*Entries supplied:*
=-=-=-=-=
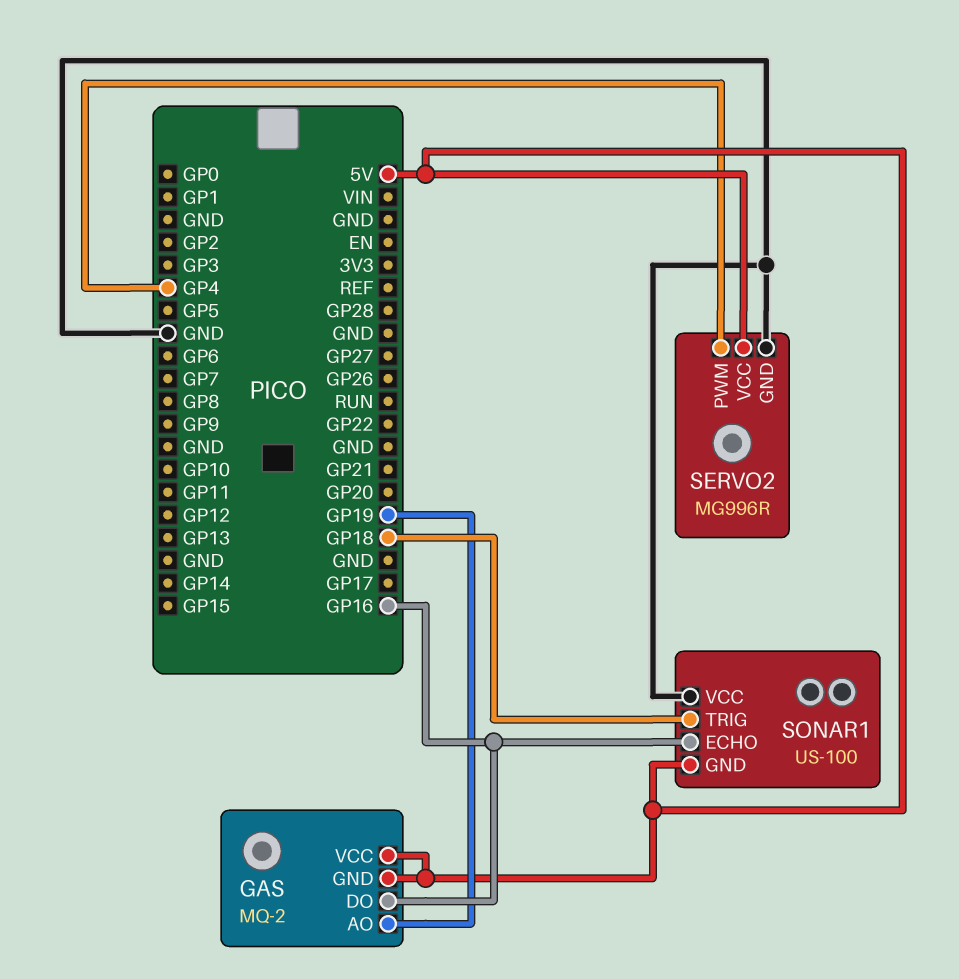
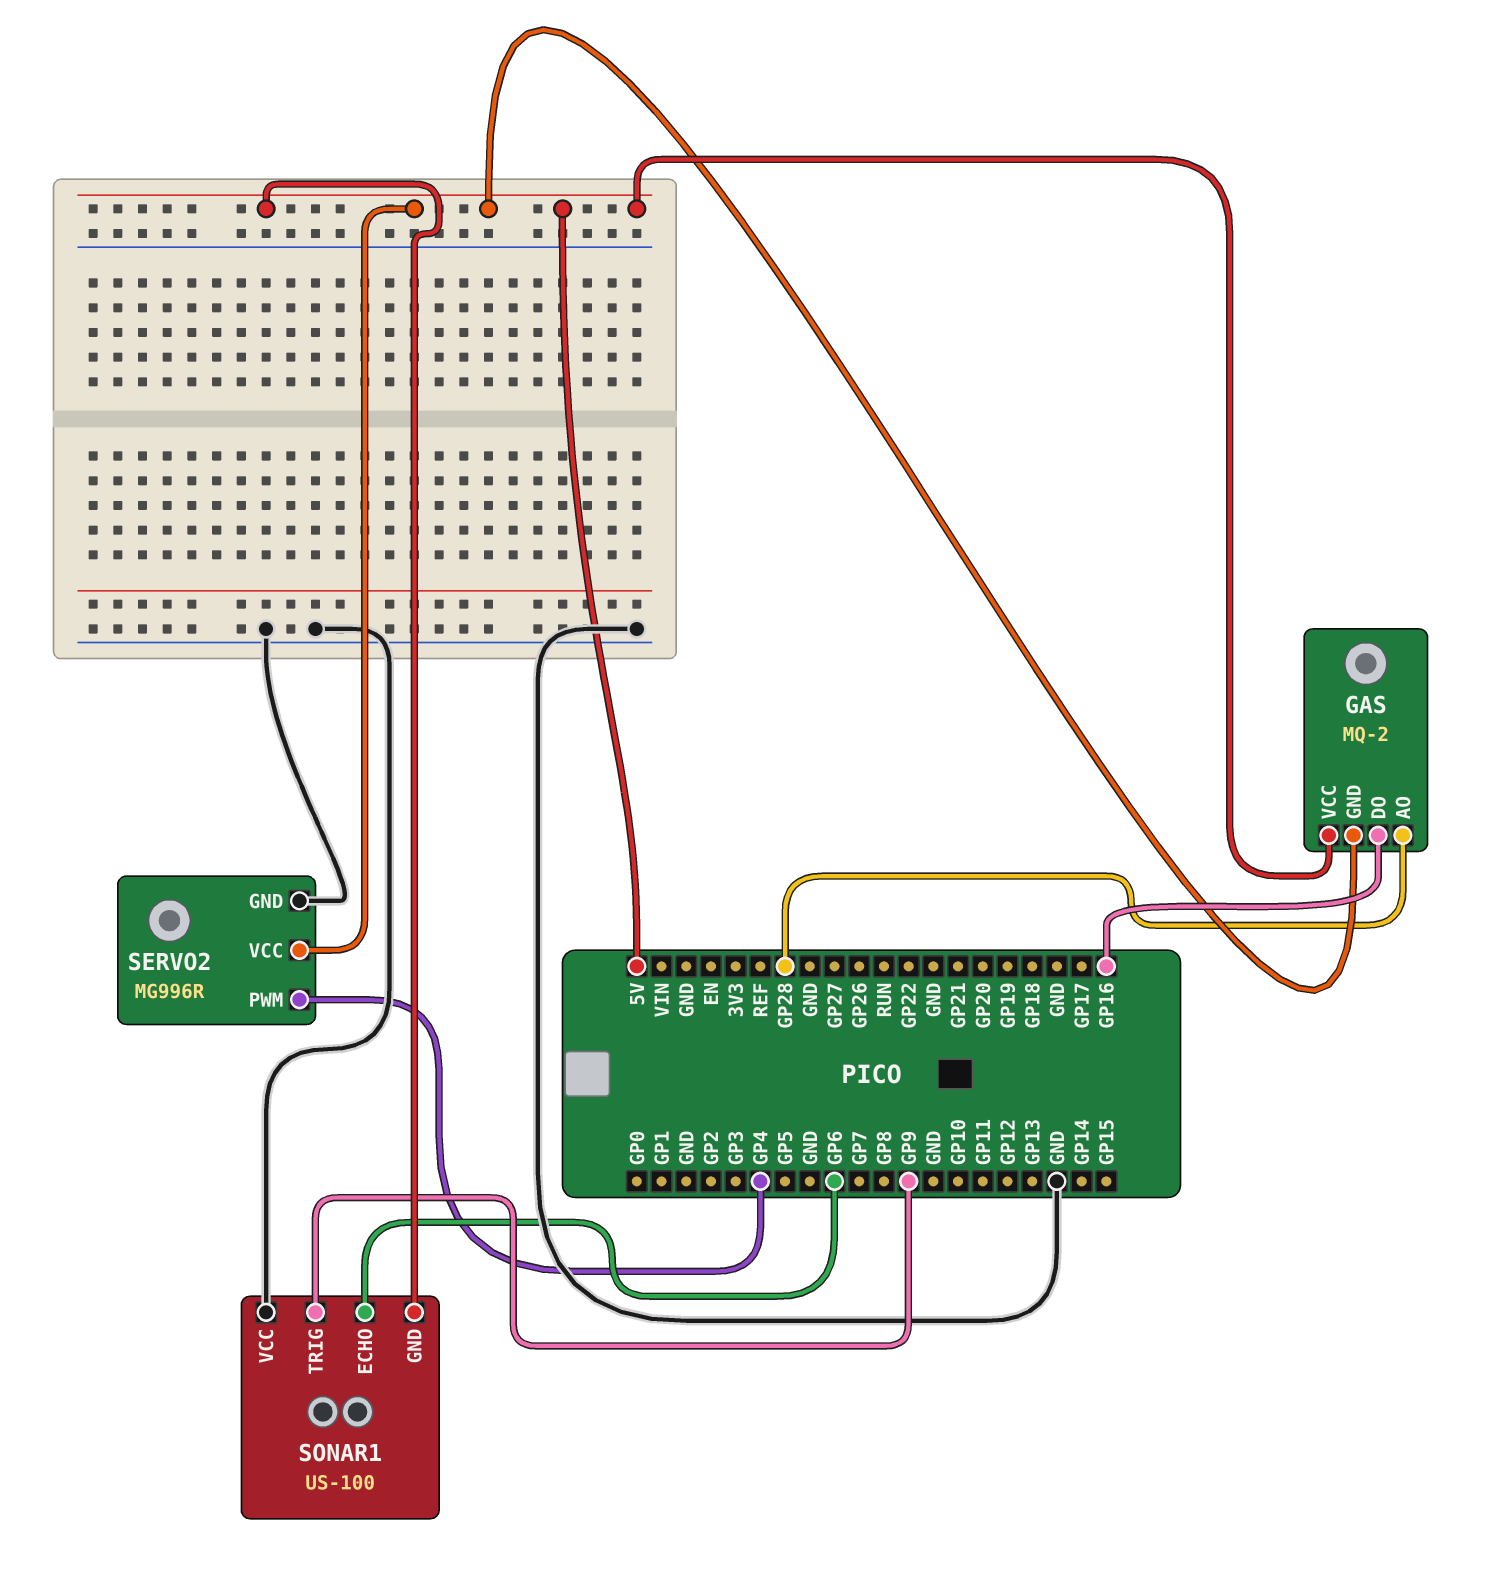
GAS pin AO: GP19 -> GP28
SONAR1 pin ECHO: GP16 -> GP6
SONAR1 pin TRIG: GP18 -> GP9

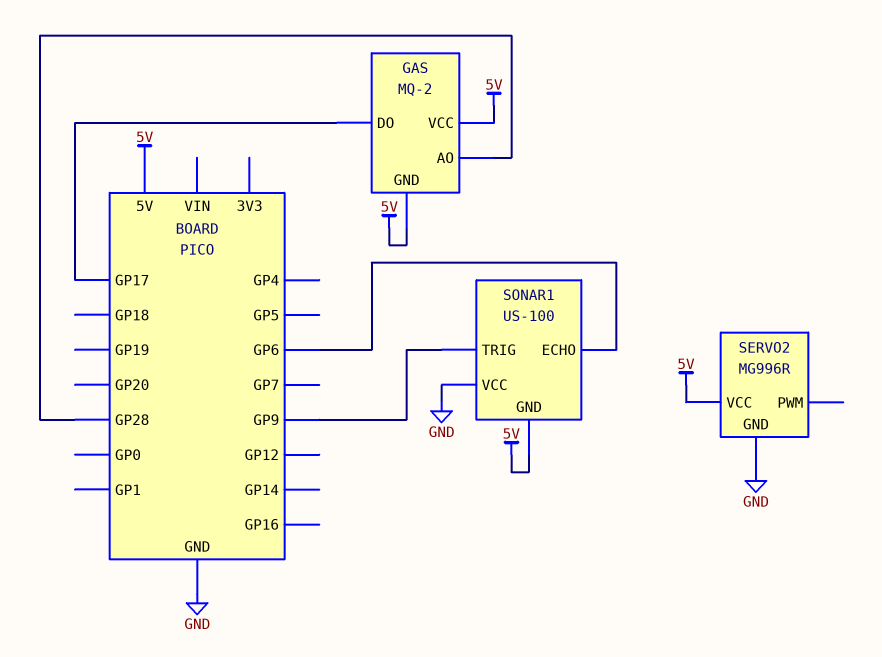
GAS pin DO: GP16 -> GP17
SERVO2 pin PWM: GP4 -> none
=-=-=-=-=
In your copy, include no pictures, but reproduce all records exactly.

*Task result:*
GAS pin AO: GP19 -> GP28
SONAR1 pin ECHO: GP16 -> GP6
SONAR1 pin TRIG: GP18 -> GP9

GAS pin DO: GP16 -> GP17
SERVO2 pin PWM: GP4 -> none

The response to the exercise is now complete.